# Records for this exercise
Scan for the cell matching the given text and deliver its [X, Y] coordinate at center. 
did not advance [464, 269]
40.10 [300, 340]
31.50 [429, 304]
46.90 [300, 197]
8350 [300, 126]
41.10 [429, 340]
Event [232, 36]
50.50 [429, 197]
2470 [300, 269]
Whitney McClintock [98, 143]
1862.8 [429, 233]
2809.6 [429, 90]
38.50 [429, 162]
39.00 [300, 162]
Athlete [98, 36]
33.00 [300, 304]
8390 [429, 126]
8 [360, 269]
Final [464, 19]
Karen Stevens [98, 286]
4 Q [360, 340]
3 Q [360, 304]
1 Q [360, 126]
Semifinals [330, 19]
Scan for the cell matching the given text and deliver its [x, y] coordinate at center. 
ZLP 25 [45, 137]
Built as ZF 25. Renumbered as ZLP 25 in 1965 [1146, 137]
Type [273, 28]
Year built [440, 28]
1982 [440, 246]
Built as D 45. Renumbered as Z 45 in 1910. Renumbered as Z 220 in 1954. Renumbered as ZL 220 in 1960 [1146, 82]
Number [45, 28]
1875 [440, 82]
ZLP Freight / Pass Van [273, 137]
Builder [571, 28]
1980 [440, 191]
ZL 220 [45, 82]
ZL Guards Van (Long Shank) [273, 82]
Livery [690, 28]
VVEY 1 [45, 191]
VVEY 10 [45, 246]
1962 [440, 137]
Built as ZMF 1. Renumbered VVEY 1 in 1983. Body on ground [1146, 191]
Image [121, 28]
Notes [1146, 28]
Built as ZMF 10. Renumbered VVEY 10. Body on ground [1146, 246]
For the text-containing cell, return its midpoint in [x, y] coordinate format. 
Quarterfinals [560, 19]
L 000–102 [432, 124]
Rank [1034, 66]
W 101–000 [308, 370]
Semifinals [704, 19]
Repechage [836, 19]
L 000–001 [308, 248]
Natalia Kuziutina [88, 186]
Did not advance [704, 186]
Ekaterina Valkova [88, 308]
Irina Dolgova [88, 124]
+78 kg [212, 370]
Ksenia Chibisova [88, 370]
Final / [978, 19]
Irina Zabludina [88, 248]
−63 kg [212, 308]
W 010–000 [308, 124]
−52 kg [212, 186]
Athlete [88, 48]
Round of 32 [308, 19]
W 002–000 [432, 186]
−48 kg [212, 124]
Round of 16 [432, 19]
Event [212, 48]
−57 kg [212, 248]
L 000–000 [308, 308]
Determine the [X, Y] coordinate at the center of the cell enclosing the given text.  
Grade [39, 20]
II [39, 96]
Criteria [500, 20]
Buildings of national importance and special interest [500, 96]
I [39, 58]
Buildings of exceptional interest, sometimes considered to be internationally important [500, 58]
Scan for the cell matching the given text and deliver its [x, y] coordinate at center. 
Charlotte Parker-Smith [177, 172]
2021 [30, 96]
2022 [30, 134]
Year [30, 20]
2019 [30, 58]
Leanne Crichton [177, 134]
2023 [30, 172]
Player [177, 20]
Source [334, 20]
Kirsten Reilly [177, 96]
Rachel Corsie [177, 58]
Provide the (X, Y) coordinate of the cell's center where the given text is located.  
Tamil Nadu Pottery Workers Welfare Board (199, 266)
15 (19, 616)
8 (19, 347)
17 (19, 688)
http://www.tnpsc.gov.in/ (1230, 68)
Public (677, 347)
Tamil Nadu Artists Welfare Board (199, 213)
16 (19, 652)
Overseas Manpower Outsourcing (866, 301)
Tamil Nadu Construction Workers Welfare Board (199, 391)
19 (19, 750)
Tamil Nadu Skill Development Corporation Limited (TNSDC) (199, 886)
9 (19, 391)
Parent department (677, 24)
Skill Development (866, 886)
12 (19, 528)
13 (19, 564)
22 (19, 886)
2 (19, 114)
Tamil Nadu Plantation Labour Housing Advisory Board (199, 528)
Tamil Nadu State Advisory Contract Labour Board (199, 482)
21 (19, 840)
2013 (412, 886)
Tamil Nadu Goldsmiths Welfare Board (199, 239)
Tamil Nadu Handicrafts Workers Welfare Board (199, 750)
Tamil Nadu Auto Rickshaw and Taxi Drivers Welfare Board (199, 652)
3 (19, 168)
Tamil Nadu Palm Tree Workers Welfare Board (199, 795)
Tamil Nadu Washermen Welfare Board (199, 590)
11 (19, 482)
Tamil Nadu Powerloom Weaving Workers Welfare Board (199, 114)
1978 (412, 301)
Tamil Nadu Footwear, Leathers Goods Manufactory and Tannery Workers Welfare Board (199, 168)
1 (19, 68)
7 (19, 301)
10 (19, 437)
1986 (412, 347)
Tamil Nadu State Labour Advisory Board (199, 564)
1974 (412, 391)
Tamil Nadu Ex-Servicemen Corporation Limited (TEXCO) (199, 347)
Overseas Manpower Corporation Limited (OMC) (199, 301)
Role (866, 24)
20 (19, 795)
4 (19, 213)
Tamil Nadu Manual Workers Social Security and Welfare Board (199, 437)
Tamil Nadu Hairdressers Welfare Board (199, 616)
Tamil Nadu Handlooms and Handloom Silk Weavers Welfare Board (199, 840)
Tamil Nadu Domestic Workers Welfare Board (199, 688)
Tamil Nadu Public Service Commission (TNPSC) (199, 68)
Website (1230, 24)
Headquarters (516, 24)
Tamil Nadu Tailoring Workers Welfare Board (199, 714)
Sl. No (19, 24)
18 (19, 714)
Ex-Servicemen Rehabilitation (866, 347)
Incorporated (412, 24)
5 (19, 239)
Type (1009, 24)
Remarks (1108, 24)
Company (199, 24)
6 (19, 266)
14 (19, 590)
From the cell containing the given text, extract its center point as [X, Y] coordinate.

# Task brief
Please filter the rows above and copy each line that contains the string "Limited".

# Expected answer
Tamil Nadu Skill Development Corporation Limited (TNSDC) (199, 886)
Tamil Nadu Ex-Servicemen Corporation Limited (TEXCO) (199, 347)
Overseas Manpower Corporation Limited (OMC) (199, 301)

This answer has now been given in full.